> Prompt:
An exact restatement of the entire listing is needed, excluding all images.

> Source material:
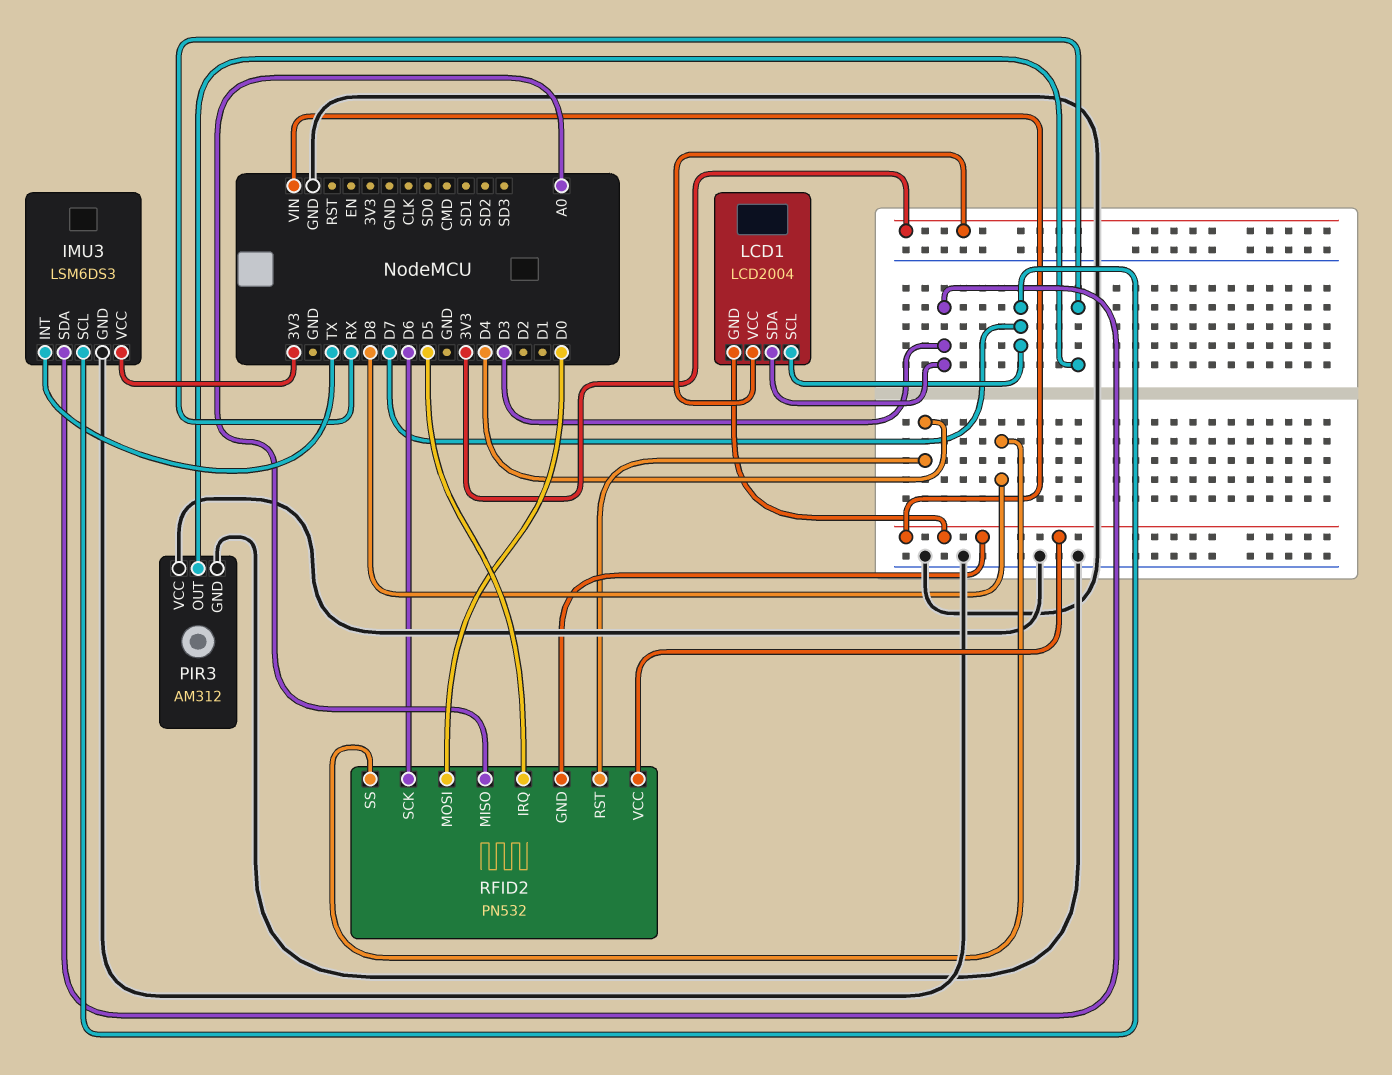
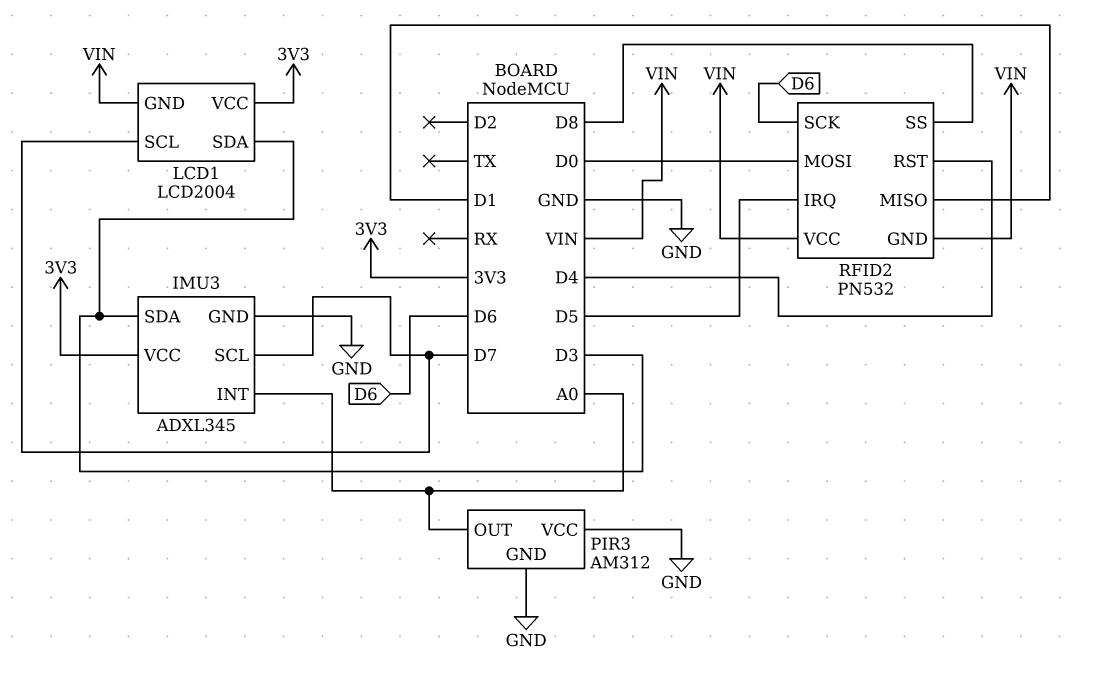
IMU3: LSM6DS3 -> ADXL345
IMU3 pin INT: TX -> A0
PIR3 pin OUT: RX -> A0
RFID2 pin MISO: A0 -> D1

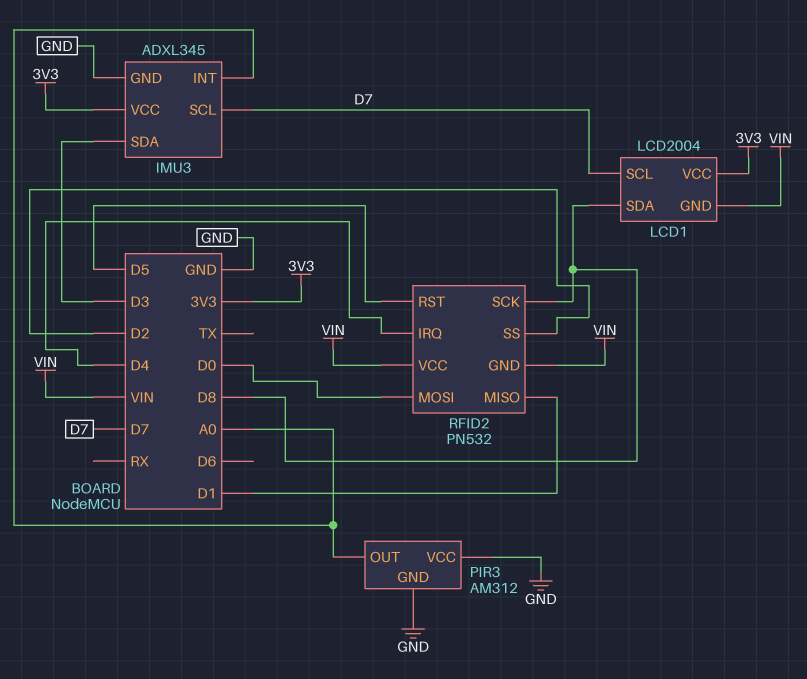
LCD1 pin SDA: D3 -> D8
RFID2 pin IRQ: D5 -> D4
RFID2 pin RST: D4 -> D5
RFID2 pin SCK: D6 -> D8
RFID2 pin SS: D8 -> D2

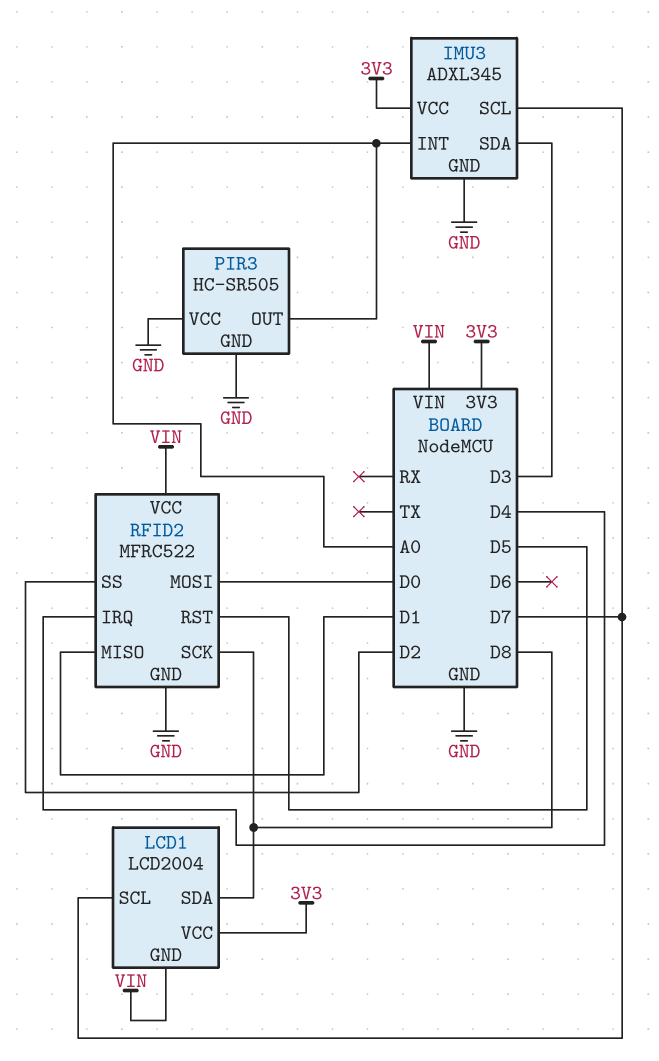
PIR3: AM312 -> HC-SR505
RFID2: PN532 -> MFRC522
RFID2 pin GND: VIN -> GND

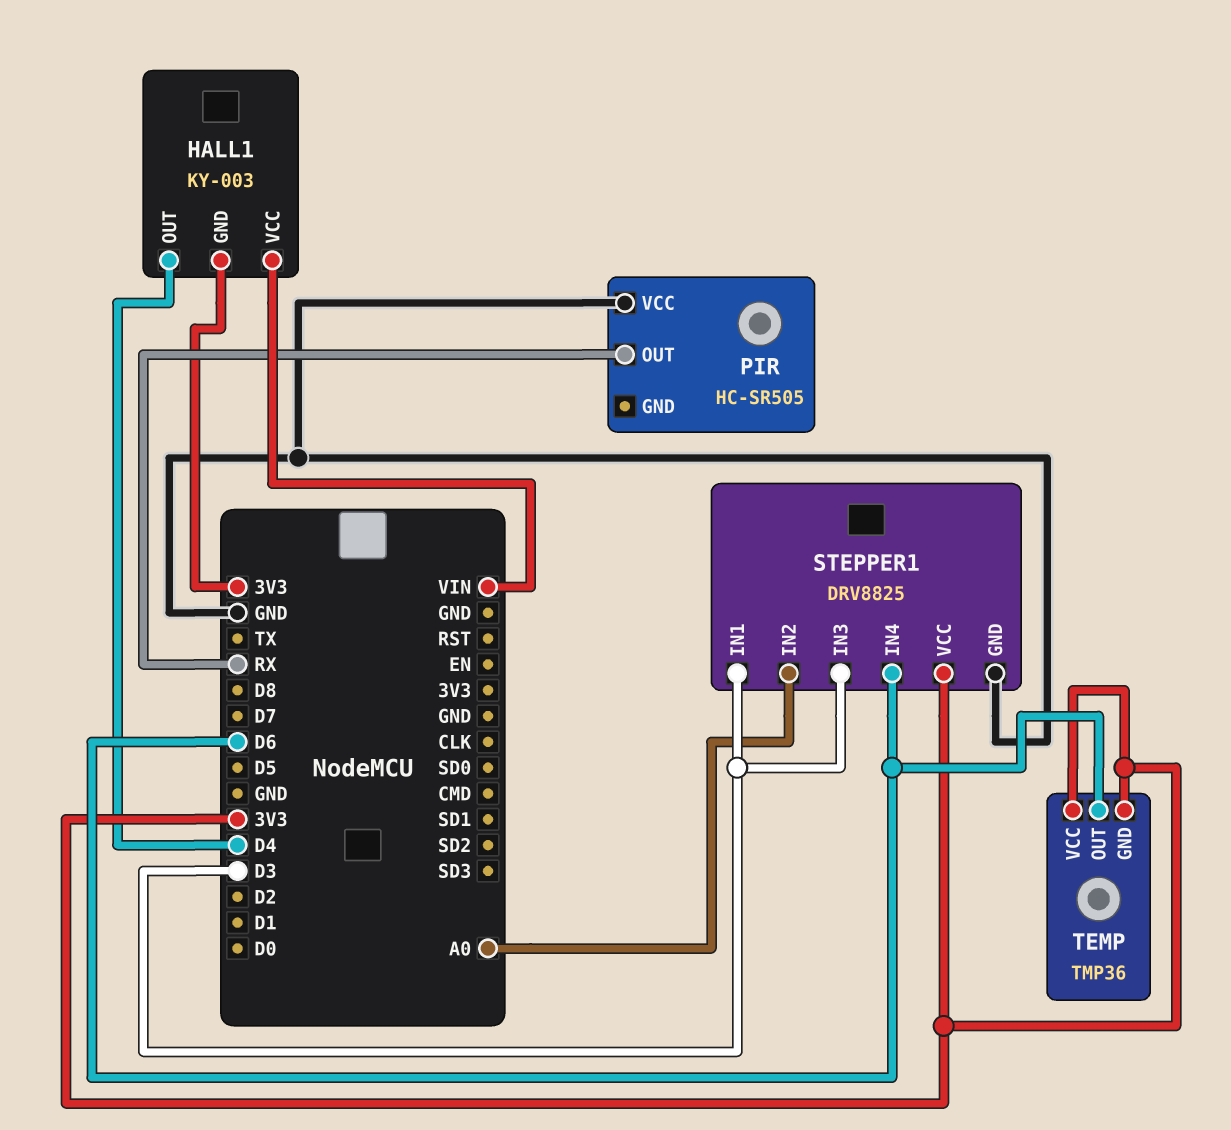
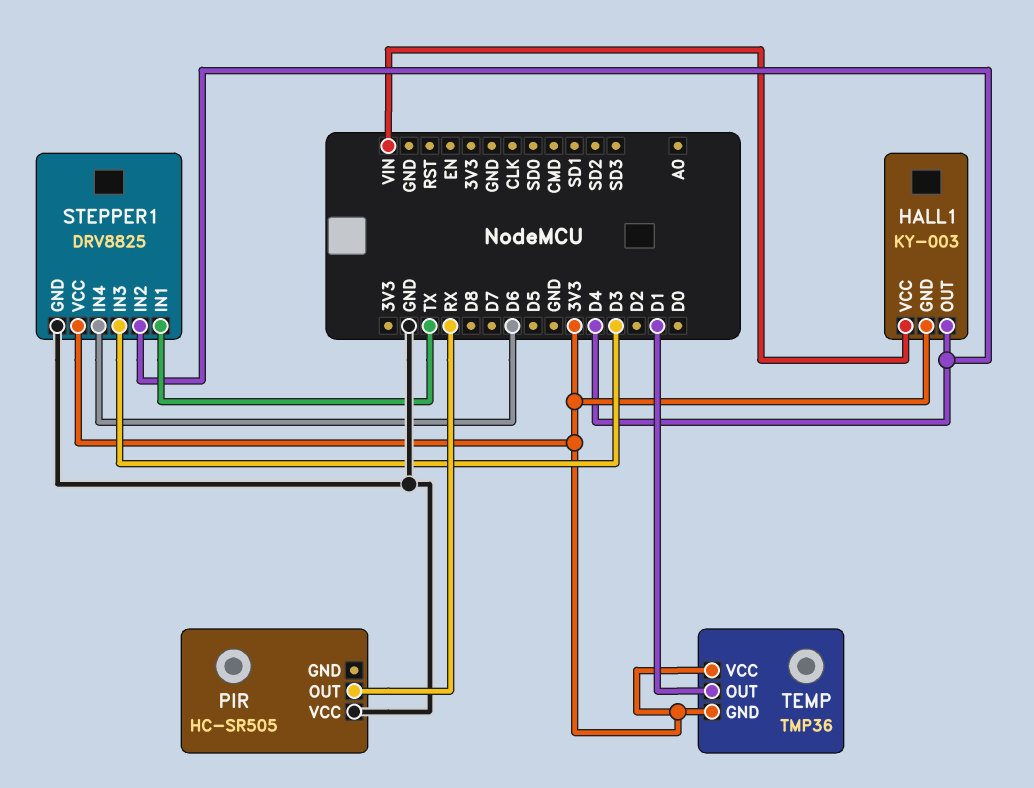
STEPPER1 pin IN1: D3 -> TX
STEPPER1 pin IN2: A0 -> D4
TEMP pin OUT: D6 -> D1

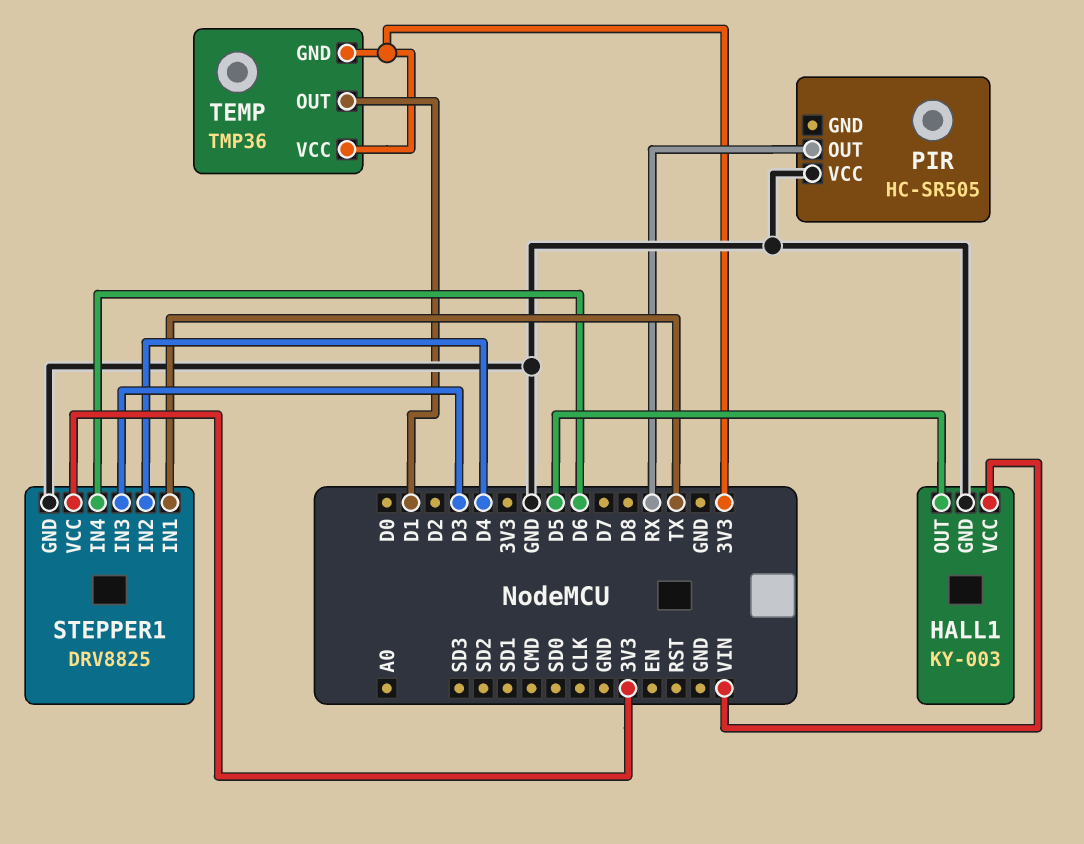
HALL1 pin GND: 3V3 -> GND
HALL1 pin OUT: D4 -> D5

> Solution:
IMU3: LSM6DS3 -> ADXL345
IMU3 pin INT: TX -> A0
PIR3 pin OUT: RX -> A0
RFID2 pin MISO: A0 -> D1

LCD1 pin SDA: D3 -> D8
RFID2 pin IRQ: D5 -> D4
RFID2 pin RST: D4 -> D5
RFID2 pin SCK: D6 -> D8
RFID2 pin SS: D8 -> D2

PIR3: AM312 -> HC-SR505
RFID2: PN532 -> MFRC522
RFID2 pin GND: VIN -> GND

STEPPER1 pin IN1: D3 -> TX
STEPPER1 pin IN2: A0 -> D4
TEMP pin OUT: D6 -> D1

HALL1 pin GND: 3V3 -> GND
HALL1 pin OUT: D4 -> D5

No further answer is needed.